§ **Activity**:
Within the records below is a range that opens at the line with "(170, 421) = (210, 346): blue" and closes at the line with "(671, 205) = (436, 287): green". Return that range word for word, both ends included, and only that range.

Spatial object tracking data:
<<<<
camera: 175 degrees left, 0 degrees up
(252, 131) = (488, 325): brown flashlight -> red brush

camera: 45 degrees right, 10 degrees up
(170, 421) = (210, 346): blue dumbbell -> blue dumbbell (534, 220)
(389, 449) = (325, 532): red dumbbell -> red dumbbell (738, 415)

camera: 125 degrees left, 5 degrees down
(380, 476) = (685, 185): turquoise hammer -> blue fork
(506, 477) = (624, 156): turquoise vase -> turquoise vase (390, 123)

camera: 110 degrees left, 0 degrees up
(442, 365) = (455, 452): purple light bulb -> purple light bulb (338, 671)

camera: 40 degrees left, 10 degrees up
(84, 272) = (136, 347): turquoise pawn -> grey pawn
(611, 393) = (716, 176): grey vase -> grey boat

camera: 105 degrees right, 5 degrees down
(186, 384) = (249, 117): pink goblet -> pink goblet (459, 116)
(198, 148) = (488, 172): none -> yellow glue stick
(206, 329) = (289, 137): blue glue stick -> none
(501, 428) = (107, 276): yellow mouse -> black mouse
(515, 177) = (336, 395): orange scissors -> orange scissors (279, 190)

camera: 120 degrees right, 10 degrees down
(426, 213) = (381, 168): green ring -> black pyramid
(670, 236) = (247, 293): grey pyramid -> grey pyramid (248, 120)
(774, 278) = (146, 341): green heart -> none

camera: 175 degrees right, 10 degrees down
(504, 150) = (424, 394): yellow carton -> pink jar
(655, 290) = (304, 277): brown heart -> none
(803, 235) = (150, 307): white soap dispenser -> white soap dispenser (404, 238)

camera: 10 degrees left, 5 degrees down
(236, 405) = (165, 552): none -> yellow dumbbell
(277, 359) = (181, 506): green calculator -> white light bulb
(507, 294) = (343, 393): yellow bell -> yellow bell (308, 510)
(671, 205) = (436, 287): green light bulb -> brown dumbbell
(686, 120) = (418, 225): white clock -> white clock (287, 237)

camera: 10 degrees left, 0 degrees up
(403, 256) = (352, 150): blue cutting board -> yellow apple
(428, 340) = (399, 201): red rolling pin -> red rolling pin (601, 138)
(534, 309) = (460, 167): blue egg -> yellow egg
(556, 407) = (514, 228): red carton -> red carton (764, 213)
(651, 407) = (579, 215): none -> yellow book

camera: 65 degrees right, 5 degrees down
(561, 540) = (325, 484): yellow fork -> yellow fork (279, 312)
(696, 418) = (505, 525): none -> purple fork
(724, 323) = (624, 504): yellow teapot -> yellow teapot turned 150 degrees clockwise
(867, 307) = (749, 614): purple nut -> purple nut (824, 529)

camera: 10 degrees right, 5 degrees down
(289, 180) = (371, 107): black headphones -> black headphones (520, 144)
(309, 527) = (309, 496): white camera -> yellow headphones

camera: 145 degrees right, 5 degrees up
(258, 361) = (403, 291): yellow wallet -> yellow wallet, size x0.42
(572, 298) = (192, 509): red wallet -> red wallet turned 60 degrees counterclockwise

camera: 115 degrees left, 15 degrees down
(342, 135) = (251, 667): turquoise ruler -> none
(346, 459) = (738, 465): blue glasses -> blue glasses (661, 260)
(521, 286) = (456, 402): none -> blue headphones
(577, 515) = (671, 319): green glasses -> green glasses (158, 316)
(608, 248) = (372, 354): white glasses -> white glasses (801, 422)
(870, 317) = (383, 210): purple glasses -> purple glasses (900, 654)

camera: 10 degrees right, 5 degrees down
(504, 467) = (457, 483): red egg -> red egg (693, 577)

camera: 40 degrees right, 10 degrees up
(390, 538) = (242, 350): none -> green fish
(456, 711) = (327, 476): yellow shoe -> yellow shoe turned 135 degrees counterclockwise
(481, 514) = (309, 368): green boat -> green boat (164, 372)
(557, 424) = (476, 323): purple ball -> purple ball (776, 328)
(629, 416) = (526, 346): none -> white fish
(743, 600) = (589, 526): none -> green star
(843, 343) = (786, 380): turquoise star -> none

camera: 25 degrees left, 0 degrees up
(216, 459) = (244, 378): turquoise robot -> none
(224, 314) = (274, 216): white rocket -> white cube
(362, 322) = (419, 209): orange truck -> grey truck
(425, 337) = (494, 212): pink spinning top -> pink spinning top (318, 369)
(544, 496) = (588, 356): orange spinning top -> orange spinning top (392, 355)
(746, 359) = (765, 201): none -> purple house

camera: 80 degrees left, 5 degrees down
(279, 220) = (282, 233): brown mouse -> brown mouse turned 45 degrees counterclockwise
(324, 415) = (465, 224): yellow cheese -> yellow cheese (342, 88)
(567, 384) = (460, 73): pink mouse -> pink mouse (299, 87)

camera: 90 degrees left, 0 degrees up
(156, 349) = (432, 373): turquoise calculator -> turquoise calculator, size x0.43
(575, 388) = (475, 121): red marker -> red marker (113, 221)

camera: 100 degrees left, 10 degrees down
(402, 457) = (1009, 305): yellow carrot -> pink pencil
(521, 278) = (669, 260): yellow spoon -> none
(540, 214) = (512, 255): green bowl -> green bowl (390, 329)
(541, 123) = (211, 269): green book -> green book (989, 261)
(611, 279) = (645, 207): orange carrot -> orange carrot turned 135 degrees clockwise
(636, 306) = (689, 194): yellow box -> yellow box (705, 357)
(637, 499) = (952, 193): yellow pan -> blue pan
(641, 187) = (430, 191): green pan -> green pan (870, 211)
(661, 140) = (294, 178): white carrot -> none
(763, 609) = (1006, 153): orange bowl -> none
>>>>
§ **Answer to the problem**:
(170, 421) = (210, 346): blue dumbbell -> blue dumbbell (534, 220)
(389, 449) = (325, 532): red dumbbell -> red dumbbell (738, 415)

camera: 125 degrees left, 5 degrees down
(380, 476) = (685, 185): turquoise hammer -> blue fork
(506, 477) = (624, 156): turquoise vase -> turquoise vase (390, 123)

camera: 110 degrees left, 0 degrees up
(442, 365) = (455, 452): purple light bulb -> purple light bulb (338, 671)

camera: 40 degrees left, 10 degrees up
(84, 272) = (136, 347): turquoise pawn -> grey pawn
(611, 393) = (716, 176): grey vase -> grey boat

camera: 105 degrees right, 5 degrees down
(186, 384) = (249, 117): pink goblet -> pink goblet (459, 116)
(198, 148) = (488, 172): none -> yellow glue stick
(206, 329) = (289, 137): blue glue stick -> none
(501, 428) = (107, 276): yellow mouse -> black mouse
(515, 177) = (336, 395): orange scissors -> orange scissors (279, 190)

camera: 120 degrees right, 10 degrees down
(426, 213) = (381, 168): green ring -> black pyramid
(670, 236) = (247, 293): grey pyramid -> grey pyramid (248, 120)
(774, 278) = (146, 341): green heart -> none

camera: 175 degrees right, 10 degrees down
(504, 150) = (424, 394): yellow carton -> pink jar
(655, 290) = (304, 277): brown heart -> none
(803, 235) = (150, 307): white soap dispenser -> white soap dispenser (404, 238)

camera: 10 degrees left, 5 degrees down
(236, 405) = (165, 552): none -> yellow dumbbell
(277, 359) = (181, 506): green calculator -> white light bulb
(507, 294) = (343, 393): yellow bell -> yellow bell (308, 510)
(671, 205) = (436, 287): green light bulb -> brown dumbbell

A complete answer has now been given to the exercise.